■ Data excerpts ■
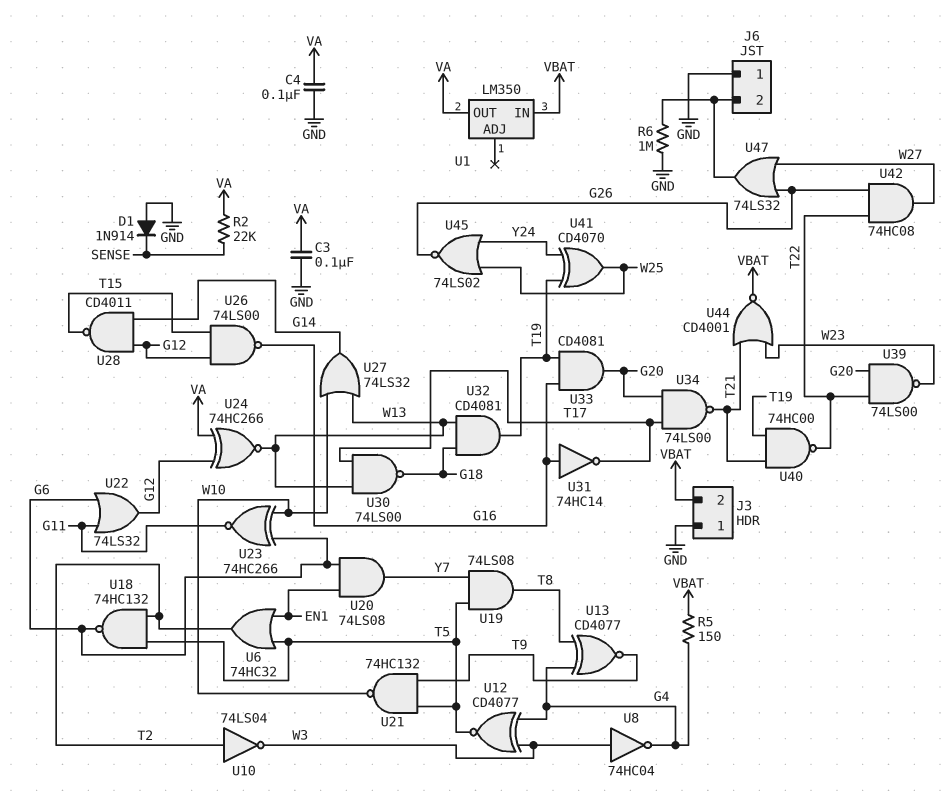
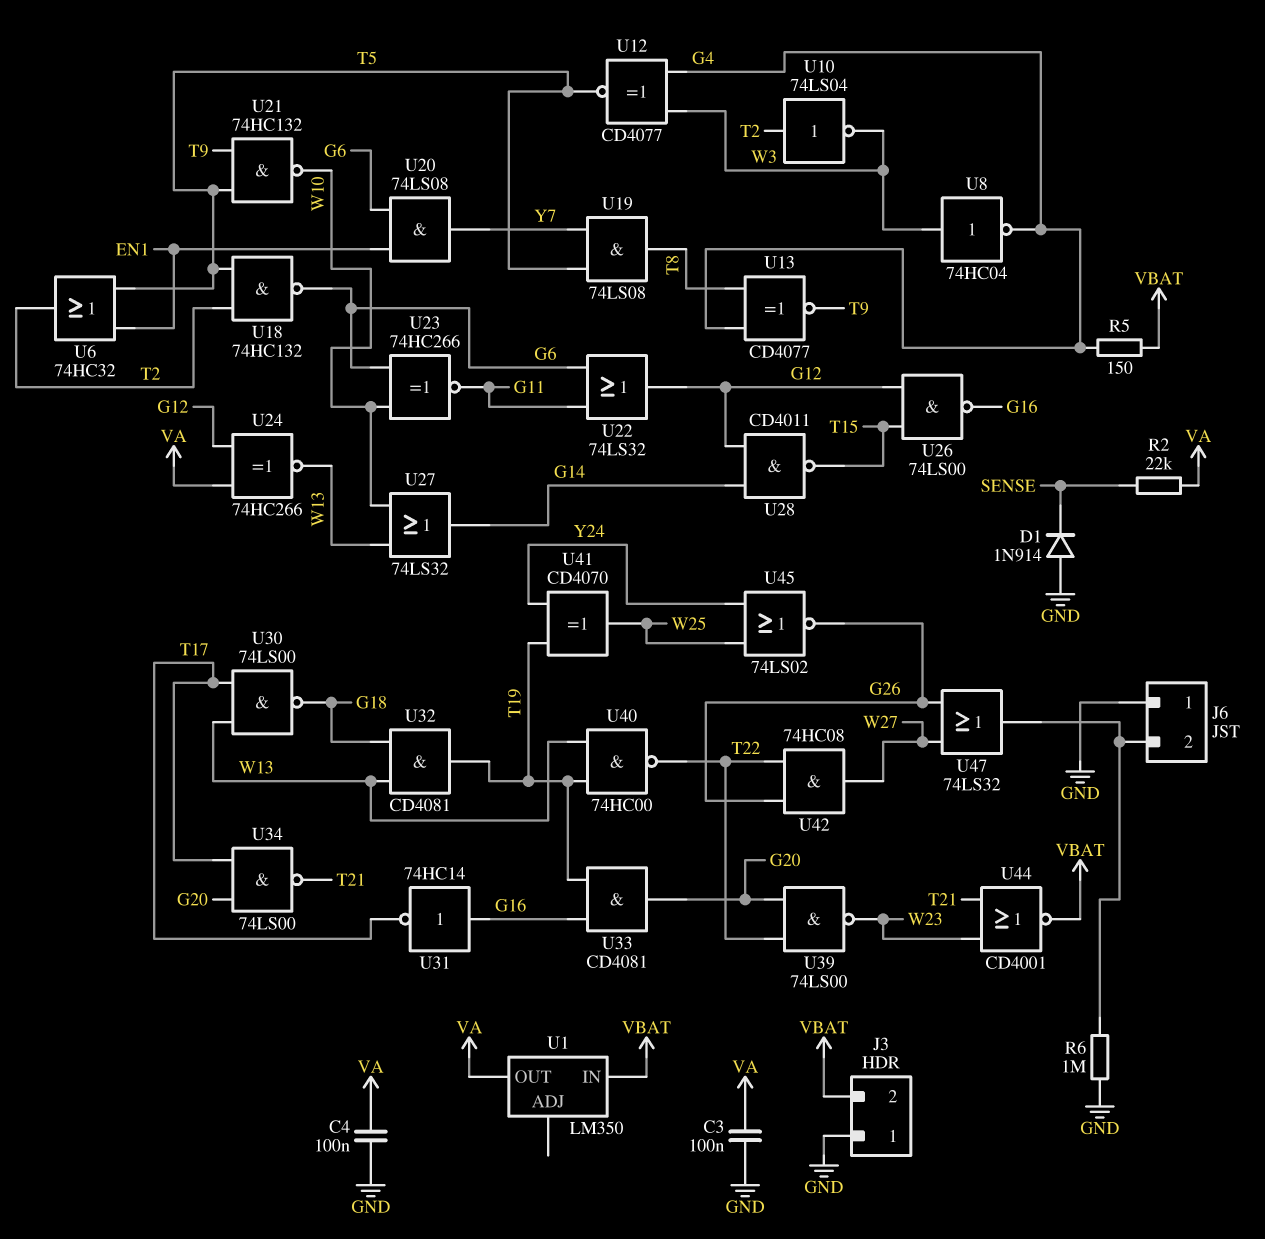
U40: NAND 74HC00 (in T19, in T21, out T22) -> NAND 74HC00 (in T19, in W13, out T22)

...

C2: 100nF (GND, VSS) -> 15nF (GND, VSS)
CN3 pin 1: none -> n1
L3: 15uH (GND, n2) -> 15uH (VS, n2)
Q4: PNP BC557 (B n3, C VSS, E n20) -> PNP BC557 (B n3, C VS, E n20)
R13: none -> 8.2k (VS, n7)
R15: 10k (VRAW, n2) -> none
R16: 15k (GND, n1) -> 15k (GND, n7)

■ Your goal ■
Look back at the entries above and repeat, unchanged, every line from the line holding "CN3 pin 1: none -> n1" through the line holding "R16: 15k (GND, n1) -> 15k (GND, n7)".

■ Exercise output ■
CN3 pin 1: none -> n1
L3: 15uH (GND, n2) -> 15uH (VS, n2)
Q4: PNP BC557 (B n3, C VSS, E n20) -> PNP BC557 (B n3, C VS, E n20)
R13: none -> 8.2k (VS, n7)
R15: 10k (VRAW, n2) -> none
R16: 15k (GND, n1) -> 15k (GND, n7)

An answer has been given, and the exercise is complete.